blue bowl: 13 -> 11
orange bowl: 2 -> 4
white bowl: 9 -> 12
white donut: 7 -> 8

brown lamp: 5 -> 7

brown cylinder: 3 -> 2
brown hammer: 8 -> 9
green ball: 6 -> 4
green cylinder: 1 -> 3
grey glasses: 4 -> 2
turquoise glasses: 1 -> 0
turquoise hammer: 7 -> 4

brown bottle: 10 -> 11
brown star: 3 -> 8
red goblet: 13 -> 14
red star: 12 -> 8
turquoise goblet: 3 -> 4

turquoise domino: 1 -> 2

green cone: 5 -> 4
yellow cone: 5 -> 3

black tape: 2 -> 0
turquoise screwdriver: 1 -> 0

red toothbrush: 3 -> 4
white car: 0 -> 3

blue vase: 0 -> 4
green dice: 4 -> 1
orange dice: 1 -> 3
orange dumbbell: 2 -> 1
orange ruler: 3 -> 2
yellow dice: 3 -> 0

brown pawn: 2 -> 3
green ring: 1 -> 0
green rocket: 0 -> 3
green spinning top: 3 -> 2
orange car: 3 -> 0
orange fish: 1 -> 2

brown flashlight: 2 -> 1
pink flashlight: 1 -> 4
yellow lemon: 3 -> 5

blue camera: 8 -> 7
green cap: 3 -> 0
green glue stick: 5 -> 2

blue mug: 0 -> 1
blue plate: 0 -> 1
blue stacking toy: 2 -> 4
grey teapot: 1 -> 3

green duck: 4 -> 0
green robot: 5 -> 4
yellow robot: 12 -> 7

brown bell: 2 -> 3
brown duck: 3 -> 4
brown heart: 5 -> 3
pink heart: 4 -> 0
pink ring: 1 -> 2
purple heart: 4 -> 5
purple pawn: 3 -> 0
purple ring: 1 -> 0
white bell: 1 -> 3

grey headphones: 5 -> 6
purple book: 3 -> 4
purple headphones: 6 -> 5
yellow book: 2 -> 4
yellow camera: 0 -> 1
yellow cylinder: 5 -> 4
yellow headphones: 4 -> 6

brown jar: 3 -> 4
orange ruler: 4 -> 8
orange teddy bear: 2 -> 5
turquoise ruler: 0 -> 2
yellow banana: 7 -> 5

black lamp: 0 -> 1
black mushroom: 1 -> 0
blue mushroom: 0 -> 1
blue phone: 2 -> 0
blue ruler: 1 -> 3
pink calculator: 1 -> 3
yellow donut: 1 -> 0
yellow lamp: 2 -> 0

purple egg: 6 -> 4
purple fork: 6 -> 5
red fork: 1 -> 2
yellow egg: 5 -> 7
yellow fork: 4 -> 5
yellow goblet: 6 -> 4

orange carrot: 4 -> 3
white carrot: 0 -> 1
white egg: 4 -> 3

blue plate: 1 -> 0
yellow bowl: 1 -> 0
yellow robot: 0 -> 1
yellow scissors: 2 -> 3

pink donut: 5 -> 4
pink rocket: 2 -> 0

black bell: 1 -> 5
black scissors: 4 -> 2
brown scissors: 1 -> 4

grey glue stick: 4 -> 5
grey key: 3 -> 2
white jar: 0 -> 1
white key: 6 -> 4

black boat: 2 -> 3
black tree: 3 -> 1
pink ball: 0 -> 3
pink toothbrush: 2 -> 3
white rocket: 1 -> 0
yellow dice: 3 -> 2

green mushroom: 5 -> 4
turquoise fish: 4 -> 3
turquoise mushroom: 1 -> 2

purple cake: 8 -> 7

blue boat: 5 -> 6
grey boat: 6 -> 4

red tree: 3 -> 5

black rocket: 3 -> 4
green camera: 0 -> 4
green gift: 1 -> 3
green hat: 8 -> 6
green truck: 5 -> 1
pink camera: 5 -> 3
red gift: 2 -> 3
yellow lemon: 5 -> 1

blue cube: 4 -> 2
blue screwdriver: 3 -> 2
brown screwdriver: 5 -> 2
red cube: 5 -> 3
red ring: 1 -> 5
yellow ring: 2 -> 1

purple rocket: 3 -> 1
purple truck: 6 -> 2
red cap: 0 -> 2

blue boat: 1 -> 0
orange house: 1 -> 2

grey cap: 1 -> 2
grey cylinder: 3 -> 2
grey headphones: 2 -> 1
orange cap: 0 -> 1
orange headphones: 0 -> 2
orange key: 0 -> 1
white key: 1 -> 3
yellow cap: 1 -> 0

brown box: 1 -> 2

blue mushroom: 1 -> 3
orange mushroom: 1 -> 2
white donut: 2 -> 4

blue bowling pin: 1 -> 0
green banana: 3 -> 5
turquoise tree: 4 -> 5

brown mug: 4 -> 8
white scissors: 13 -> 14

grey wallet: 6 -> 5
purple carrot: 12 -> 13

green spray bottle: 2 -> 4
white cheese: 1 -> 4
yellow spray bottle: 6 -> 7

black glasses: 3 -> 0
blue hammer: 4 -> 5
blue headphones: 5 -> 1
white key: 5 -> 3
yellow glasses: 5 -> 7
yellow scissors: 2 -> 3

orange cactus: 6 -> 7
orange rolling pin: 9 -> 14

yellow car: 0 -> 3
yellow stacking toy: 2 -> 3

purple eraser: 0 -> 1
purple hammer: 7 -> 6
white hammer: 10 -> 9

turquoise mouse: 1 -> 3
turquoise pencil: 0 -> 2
━━━━━━━━━━━━━━━━━━━━
What is being asked ::
I'd like the lines above from the one with "green cylinder: 1 -> 3" up to and including the one with "green spinning top: 3 -> 2" copied exactly, with no other lines.

Output of the exercise ::
green cylinder: 1 -> 3
grey glasses: 4 -> 2
turquoise glasses: 1 -> 0
turquoise hammer: 7 -> 4

brown bottle: 10 -> 11
brown star: 3 -> 8
red goblet: 13 -> 14
red star: 12 -> 8
turquoise goblet: 3 -> 4

turquoise domino: 1 -> 2

green cone: 5 -> 4
yellow cone: 5 -> 3

black tape: 2 -> 0
turquoise screwdriver: 1 -> 0

red toothbrush: 3 -> 4
white car: 0 -> 3

blue vase: 0 -> 4
green dice: 4 -> 1
orange dice: 1 -> 3
orange dumbbell: 2 -> 1
orange ruler: 3 -> 2
yellow dice: 3 -> 0

brown pawn: 2 -> 3
green ring: 1 -> 0
green rocket: 0 -> 3
green spinning top: 3 -> 2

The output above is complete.